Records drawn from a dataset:

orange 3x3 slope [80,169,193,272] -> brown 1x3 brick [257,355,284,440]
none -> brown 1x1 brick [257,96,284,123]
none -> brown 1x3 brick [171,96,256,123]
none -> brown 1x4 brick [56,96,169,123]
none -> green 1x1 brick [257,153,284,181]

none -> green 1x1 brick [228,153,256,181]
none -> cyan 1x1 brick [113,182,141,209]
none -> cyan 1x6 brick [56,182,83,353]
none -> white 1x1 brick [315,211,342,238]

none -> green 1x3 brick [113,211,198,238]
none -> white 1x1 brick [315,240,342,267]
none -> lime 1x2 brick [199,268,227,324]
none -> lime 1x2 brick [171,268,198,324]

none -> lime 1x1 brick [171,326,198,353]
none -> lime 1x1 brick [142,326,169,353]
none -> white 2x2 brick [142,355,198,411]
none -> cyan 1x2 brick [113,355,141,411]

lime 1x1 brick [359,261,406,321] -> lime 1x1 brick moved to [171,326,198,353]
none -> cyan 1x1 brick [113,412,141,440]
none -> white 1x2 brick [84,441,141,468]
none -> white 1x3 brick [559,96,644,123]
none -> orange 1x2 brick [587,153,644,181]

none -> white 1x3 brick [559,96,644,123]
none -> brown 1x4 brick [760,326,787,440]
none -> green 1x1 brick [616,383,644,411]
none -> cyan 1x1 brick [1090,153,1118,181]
* * *
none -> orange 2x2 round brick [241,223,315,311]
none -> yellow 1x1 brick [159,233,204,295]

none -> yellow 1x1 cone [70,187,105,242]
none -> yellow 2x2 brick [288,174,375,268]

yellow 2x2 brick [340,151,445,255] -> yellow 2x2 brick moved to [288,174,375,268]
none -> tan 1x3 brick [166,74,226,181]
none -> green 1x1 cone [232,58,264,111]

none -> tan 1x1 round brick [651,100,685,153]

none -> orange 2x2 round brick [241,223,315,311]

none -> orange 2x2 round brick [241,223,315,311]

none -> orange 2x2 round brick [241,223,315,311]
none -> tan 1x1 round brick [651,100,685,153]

WORK ORDER:
All lines above from the one holding "none -> green 1x1 brick [257,153,284,181]" to the one holding "none -> white 1x1 brick [315,240,342,267]", inclusive, are to be copied exactly; no other line is wanted.

TASK SOLUTION:
none -> green 1x1 brick [257,153,284,181]

none -> green 1x1 brick [228,153,256,181]
none -> cyan 1x1 brick [113,182,141,209]
none -> cyan 1x6 brick [56,182,83,353]
none -> white 1x1 brick [315,211,342,238]

none -> green 1x3 brick [113,211,198,238]
none -> white 1x1 brick [315,240,342,267]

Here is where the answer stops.